Task objective:
Your answer must be an exact copy of the entries below, with no pictures in it.

[Spatial reasoning data]
== Segment start ==
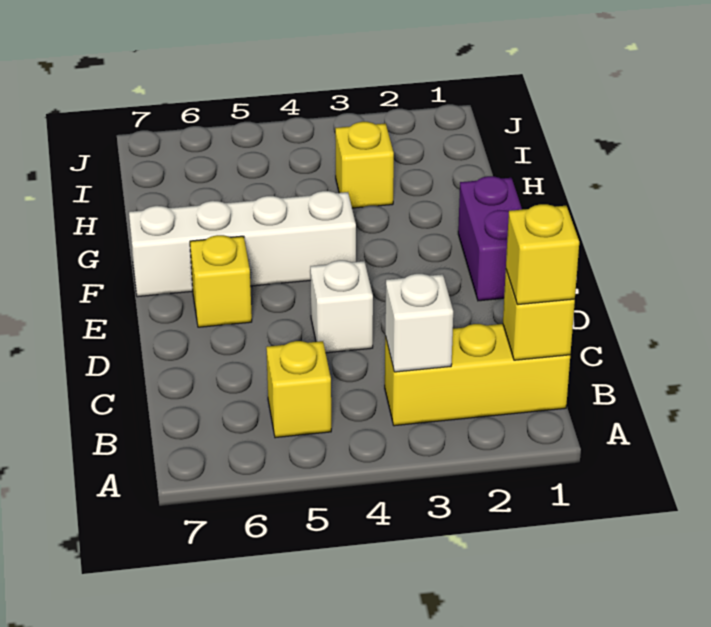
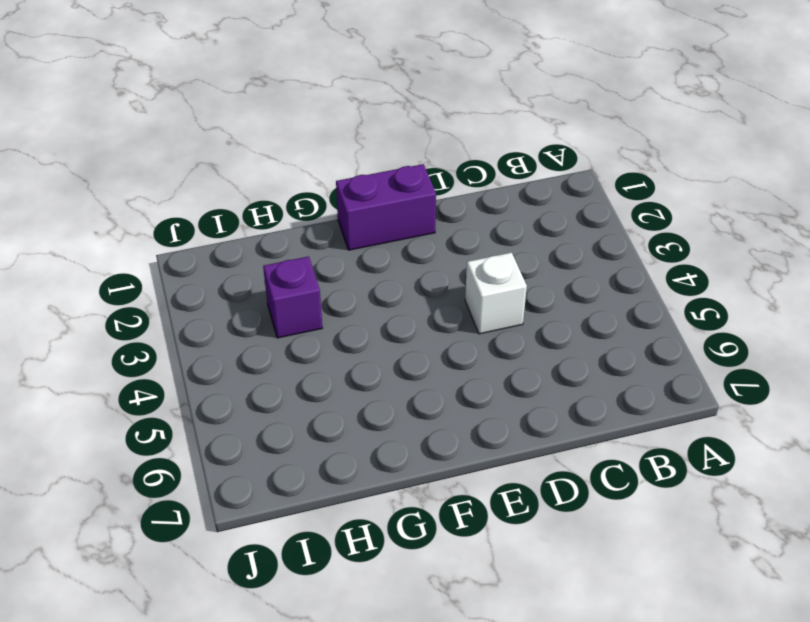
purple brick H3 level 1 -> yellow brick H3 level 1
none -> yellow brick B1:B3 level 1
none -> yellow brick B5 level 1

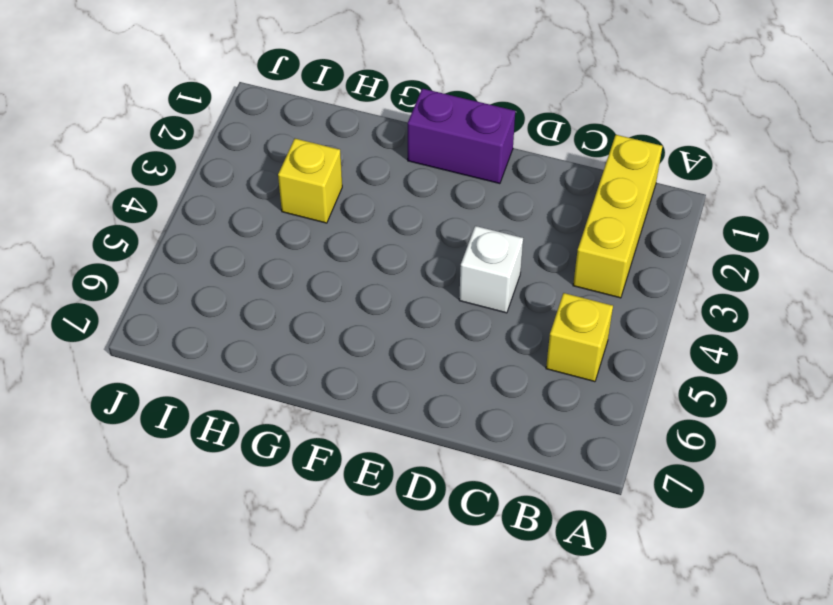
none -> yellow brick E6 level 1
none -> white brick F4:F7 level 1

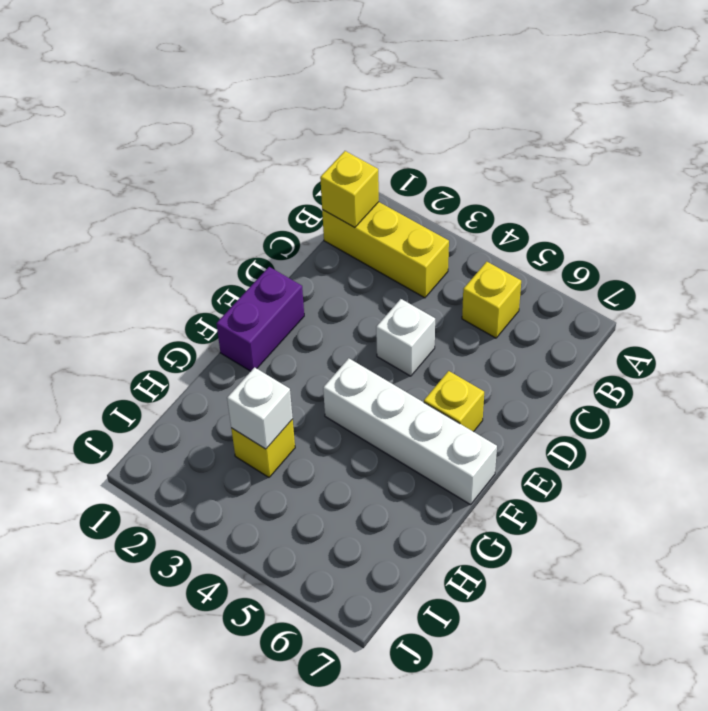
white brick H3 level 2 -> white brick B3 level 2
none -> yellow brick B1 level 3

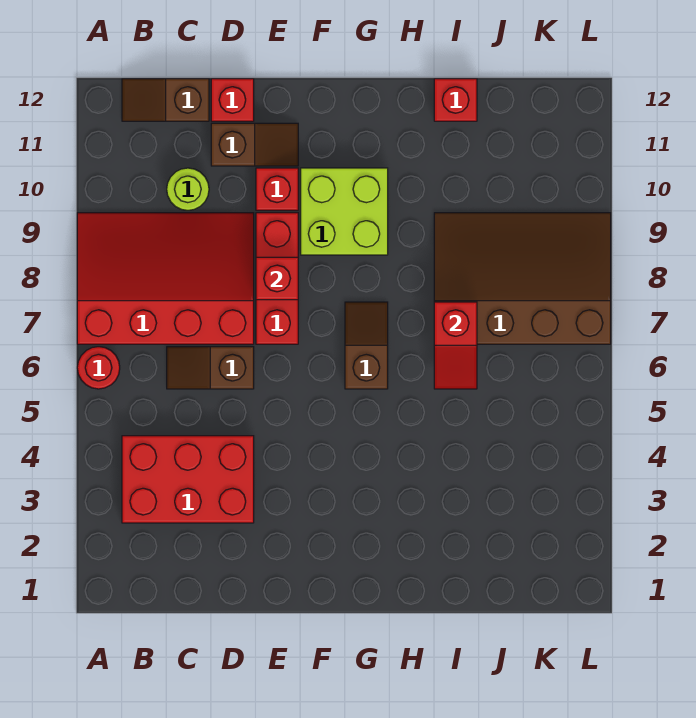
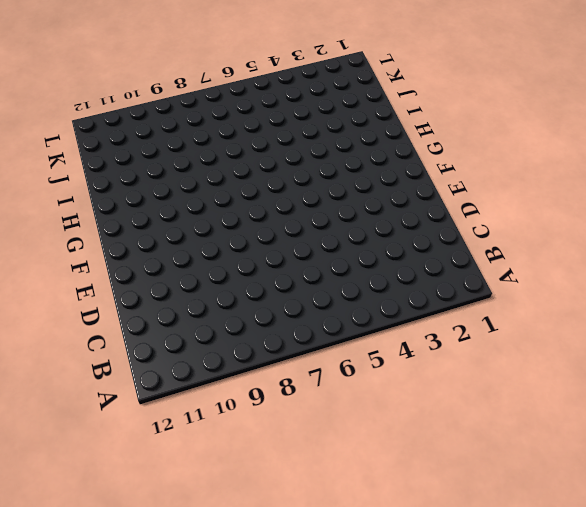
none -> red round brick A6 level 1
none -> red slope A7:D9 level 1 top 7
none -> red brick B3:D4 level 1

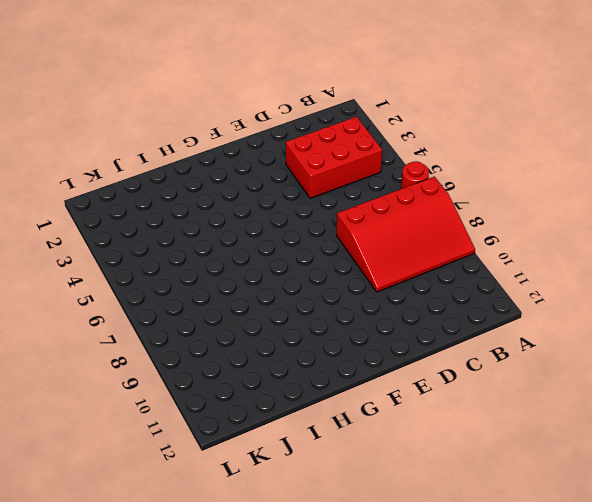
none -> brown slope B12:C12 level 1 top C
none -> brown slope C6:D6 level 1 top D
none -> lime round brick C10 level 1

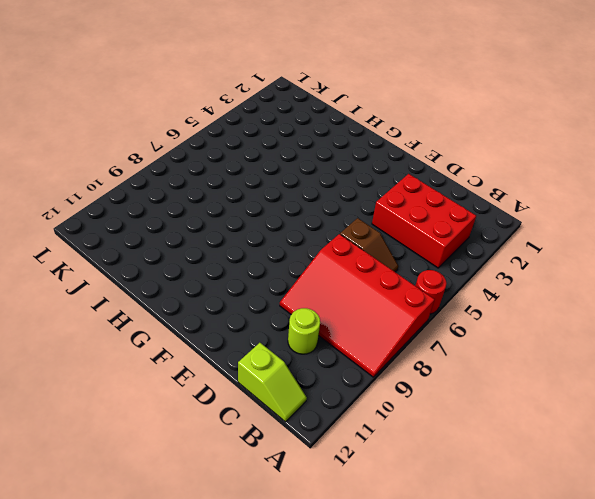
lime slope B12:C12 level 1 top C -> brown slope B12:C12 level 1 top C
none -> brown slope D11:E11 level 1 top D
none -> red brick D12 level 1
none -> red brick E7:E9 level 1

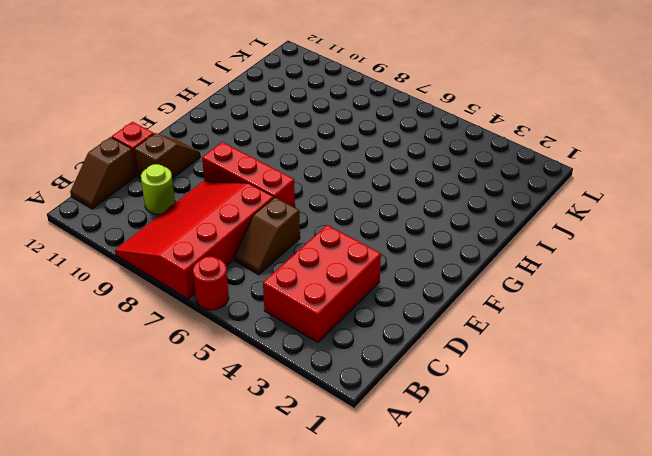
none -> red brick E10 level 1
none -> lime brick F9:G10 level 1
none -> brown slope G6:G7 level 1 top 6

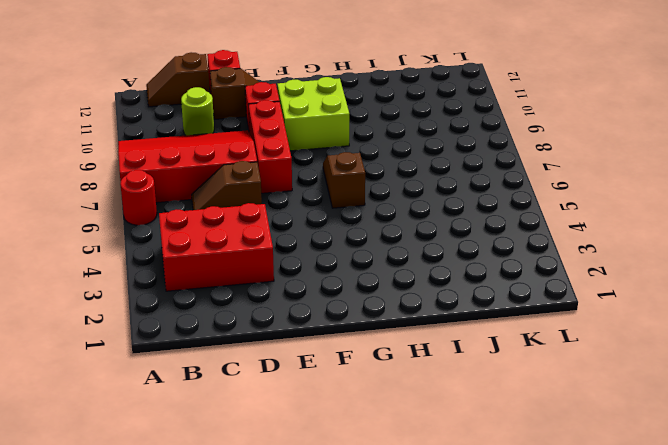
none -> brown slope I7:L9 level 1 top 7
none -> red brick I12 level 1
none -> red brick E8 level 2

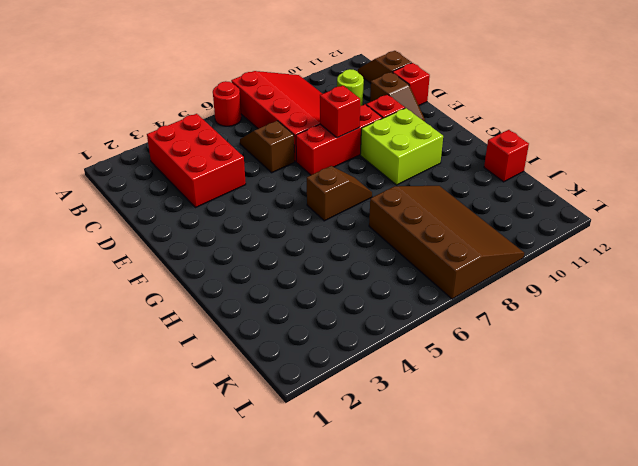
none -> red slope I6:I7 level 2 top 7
== Segment end ==
Task response:
purple brick H3 level 1 -> yellow brick H3 level 1
none -> yellow brick B1:B3 level 1
none -> yellow brick B5 level 1

none -> yellow brick E6 level 1
none -> white brick F4:F7 level 1

white brick H3 level 2 -> white brick B3 level 2
none -> yellow brick B1 level 3

none -> red round brick A6 level 1
none -> red slope A7:D9 level 1 top 7
none -> red brick B3:D4 level 1

none -> brown slope B12:C12 level 1 top C
none -> brown slope C6:D6 level 1 top D
none -> lime round brick C10 level 1

lime slope B12:C12 level 1 top C -> brown slope B12:C12 level 1 top C
none -> brown slope D11:E11 level 1 top D
none -> red brick D12 level 1
none -> red brick E7:E9 level 1

none -> red brick E10 level 1
none -> lime brick F9:G10 level 1
none -> brown slope G6:G7 level 1 top 6

none -> brown slope I7:L9 level 1 top 7
none -> red brick I12 level 1
none -> red brick E8 level 2

none -> red slope I6:I7 level 2 top 7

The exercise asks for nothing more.